** AVAILABLE RECORDS follows **
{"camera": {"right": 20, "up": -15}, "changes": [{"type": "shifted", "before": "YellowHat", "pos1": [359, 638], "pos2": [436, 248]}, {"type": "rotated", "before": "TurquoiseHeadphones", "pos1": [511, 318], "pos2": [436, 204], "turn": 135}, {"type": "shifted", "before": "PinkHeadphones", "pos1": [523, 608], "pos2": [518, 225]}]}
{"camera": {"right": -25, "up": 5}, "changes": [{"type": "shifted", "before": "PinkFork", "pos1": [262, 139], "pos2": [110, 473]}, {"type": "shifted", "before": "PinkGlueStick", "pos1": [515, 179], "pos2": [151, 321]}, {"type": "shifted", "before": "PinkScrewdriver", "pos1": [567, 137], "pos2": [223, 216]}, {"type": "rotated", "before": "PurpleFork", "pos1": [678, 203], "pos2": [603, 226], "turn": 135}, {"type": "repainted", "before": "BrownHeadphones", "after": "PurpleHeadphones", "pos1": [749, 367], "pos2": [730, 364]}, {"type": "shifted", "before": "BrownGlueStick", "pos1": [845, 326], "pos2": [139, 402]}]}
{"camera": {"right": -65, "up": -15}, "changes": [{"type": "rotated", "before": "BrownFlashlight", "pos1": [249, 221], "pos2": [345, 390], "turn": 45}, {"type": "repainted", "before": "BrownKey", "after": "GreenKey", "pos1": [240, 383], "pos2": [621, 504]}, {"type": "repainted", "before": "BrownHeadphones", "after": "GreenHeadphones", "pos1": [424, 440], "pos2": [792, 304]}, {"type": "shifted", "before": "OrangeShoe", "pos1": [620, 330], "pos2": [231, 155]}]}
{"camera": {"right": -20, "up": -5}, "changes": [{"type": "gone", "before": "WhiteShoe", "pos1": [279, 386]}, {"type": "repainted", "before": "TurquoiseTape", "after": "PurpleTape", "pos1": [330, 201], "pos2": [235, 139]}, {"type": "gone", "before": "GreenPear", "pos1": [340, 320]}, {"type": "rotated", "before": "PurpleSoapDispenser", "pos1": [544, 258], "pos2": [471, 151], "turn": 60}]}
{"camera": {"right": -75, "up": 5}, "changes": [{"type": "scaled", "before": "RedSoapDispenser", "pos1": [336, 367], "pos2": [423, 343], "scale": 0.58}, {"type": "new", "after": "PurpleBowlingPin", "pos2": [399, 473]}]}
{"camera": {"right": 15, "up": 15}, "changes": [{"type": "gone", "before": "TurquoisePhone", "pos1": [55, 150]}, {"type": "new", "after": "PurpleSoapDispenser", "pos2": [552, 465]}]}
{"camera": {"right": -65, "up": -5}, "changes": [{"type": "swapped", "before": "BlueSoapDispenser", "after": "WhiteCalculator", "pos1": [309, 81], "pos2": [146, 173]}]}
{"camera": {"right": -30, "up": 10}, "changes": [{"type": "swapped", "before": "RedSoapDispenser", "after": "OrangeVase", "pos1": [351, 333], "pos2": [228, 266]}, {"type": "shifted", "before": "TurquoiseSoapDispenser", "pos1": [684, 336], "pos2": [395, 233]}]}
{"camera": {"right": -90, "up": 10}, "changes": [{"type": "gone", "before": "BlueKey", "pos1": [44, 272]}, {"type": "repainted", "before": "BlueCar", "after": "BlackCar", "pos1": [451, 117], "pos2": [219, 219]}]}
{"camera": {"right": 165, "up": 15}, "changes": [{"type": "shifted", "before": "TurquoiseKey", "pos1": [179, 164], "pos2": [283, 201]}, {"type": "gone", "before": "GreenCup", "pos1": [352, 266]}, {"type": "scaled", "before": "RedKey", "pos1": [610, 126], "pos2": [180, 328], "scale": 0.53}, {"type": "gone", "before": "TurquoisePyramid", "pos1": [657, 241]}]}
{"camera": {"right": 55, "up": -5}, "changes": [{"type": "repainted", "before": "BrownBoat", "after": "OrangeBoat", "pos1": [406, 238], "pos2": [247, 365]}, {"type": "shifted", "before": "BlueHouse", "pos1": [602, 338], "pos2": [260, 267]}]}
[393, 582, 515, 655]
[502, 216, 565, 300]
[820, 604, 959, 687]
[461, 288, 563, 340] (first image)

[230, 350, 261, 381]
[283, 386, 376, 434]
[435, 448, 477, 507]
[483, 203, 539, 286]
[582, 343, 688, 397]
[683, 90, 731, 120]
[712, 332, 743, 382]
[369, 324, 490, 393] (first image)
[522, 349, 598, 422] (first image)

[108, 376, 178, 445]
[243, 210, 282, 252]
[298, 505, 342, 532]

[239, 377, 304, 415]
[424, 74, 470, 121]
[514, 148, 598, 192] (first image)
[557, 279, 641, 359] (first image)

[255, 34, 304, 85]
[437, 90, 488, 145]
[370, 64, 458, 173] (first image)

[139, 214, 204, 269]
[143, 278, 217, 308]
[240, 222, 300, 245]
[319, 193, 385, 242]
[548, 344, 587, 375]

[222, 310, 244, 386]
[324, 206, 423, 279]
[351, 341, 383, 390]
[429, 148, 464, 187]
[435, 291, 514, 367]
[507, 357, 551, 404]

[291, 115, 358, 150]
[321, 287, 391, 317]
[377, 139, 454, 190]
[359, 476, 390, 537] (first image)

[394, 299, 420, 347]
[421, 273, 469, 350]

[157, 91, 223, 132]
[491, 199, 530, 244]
** End of AVAILABLE RECORDS **
* [WHAT YOU ARE ASKED TO DO] Report how many lines in the listing above include the word "first". Give nothing but the number.

* [RESPONSE AREA] 7